**Source material:**
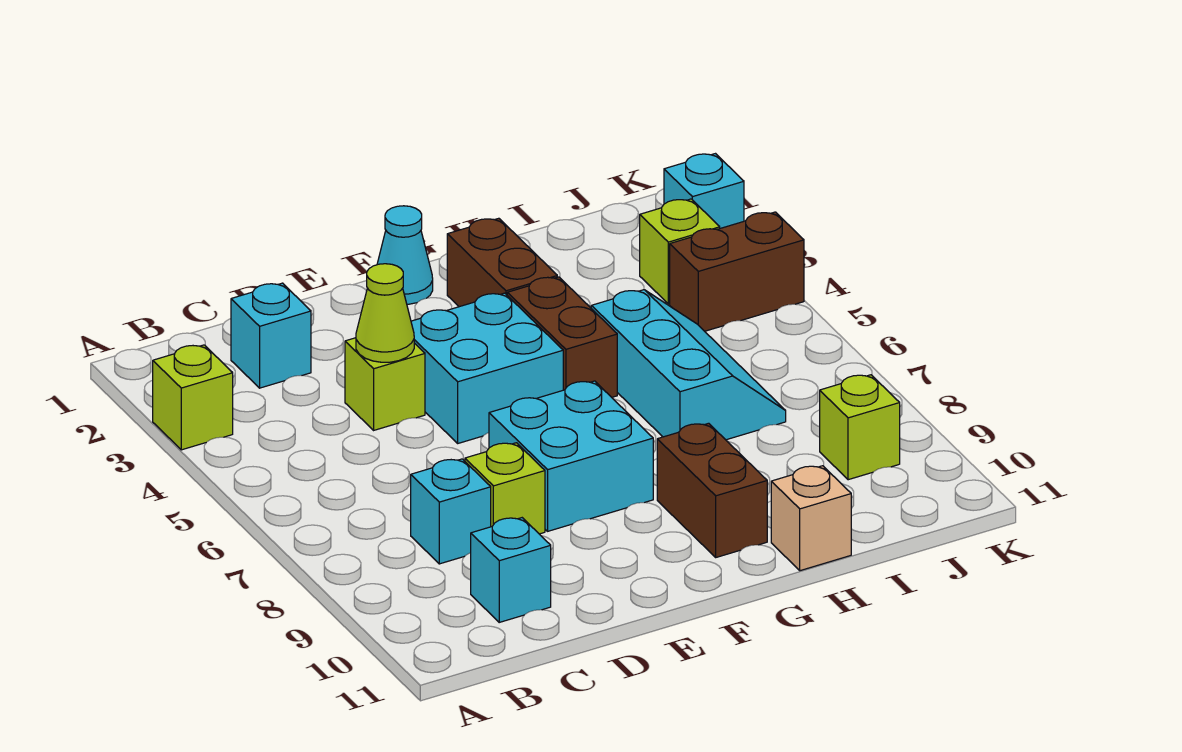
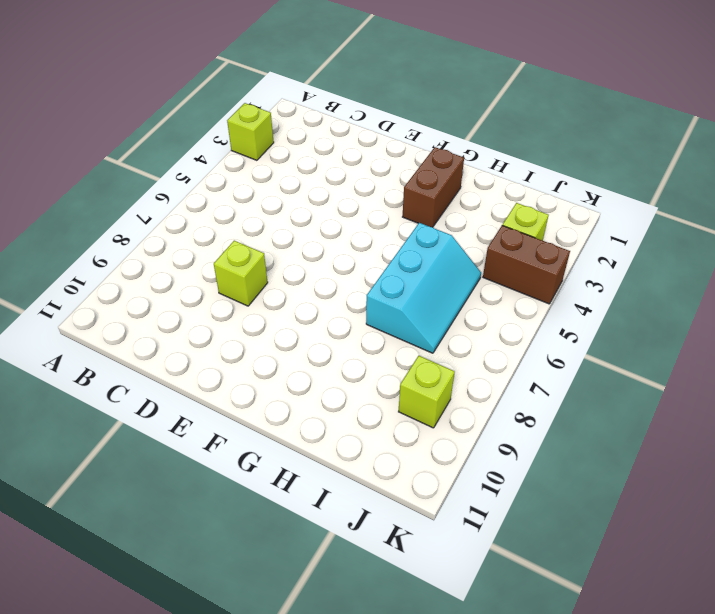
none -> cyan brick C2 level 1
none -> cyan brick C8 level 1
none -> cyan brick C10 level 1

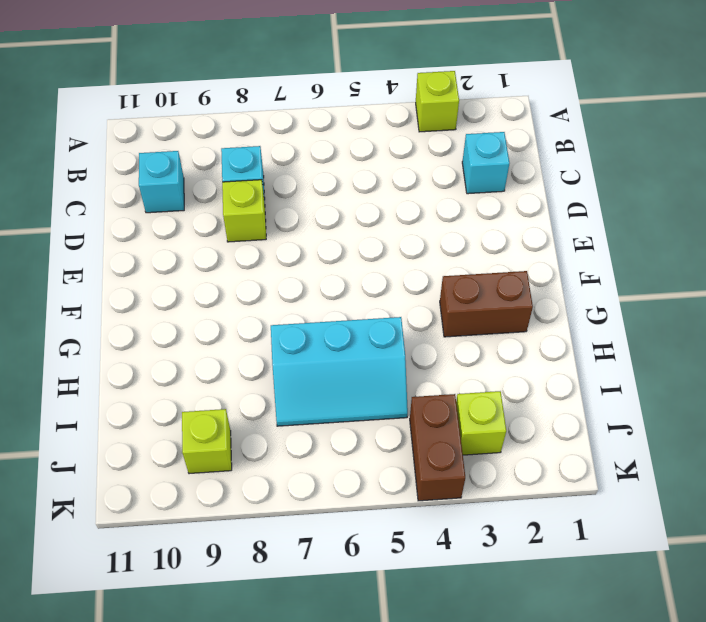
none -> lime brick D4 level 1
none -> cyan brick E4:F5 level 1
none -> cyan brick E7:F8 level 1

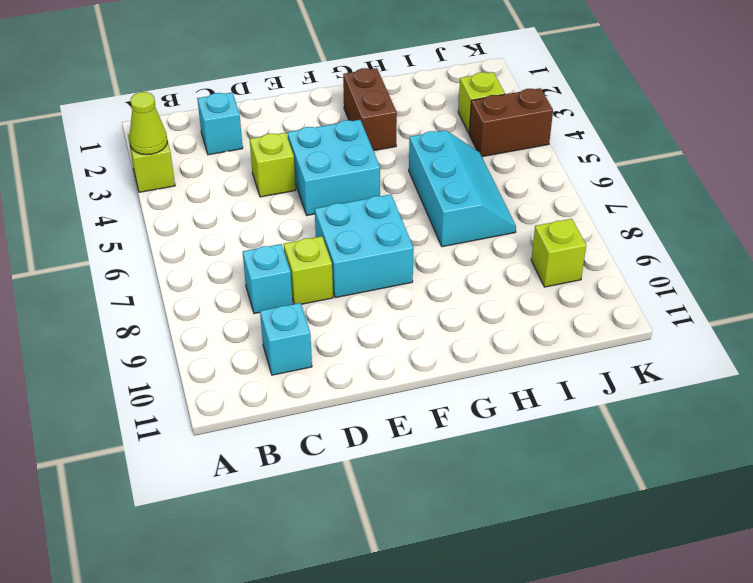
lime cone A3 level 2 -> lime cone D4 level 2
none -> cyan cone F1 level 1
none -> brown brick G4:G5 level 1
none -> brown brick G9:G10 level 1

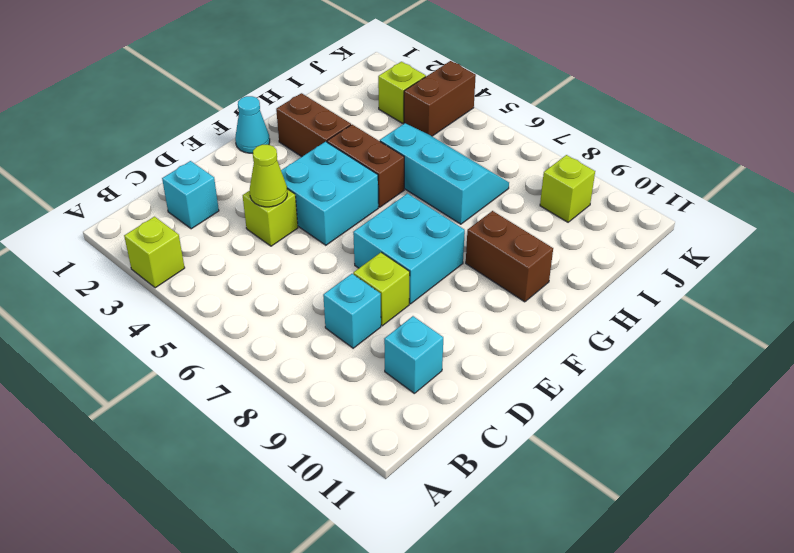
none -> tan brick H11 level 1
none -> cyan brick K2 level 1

**Description of the task:**
Please output the records above exactly, without the pictures.

**Your response:**
none -> cyan brick C2 level 1
none -> cyan brick C8 level 1
none -> cyan brick C10 level 1

none -> lime brick D4 level 1
none -> cyan brick E4:F5 level 1
none -> cyan brick E7:F8 level 1

lime cone A3 level 2 -> lime cone D4 level 2
none -> cyan cone F1 level 1
none -> brown brick G4:G5 level 1
none -> brown brick G9:G10 level 1

none -> tan brick H11 level 1
none -> cyan brick K2 level 1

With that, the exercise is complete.